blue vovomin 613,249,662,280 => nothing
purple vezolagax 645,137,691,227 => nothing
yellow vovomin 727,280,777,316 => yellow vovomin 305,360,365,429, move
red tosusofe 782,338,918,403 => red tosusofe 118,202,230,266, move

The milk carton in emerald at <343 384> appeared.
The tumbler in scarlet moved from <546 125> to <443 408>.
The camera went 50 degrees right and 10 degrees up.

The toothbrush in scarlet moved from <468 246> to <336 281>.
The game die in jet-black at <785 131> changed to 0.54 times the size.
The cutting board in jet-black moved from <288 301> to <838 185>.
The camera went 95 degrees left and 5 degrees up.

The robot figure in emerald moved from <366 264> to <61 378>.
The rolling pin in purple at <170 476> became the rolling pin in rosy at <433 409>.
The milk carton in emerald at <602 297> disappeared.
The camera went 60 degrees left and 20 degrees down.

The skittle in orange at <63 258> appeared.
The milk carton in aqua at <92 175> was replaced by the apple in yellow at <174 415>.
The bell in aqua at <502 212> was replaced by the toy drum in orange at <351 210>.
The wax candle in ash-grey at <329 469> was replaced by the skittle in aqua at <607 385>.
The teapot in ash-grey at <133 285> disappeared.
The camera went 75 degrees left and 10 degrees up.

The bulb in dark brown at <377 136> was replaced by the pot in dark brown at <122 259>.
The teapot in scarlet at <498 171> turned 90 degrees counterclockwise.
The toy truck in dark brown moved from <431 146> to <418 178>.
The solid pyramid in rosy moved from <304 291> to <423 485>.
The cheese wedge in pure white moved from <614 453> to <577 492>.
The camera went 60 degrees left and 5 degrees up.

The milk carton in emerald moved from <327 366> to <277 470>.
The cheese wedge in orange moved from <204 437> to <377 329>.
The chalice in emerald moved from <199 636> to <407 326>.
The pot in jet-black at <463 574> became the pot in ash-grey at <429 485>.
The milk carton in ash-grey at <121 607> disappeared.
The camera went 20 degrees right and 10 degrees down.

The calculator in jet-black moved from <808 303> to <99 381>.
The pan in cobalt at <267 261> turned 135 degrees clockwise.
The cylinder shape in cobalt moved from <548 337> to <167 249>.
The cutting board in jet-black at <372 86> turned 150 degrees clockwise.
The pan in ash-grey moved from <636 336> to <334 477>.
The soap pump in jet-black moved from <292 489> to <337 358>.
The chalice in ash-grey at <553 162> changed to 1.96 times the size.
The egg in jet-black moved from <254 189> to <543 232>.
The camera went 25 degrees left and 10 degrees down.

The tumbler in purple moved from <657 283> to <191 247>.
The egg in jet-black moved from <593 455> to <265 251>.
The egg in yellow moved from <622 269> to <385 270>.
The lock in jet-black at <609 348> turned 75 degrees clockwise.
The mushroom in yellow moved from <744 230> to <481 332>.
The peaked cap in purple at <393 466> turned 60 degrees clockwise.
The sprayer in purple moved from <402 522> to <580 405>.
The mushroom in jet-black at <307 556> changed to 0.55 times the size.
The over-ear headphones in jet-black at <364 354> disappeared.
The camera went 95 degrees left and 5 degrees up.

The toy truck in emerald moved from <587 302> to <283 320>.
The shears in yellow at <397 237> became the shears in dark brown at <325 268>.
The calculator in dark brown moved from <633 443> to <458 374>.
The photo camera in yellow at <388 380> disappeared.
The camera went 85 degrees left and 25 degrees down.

=-=-=

■ What is needed
The entries above hold the needed span. Transcribe exactly the lines from the one with "The mushroom in jet-black" to the one with "The calculator in dark", both included.

■ Solution to the exercise
The mushroom in jet-black at <307 556> changed to 0.55 times the size.
The over-ear headphones in jet-black at <364 354> disappeared.
The camera went 95 degrees left and 5 degrees up.

The toy truck in emerald moved from <587 302> to <283 320>.
The shears in yellow at <397 237> became the shears in dark brown at <325 268>.
The calculator in dark brown moved from <633 443> to <458 374>.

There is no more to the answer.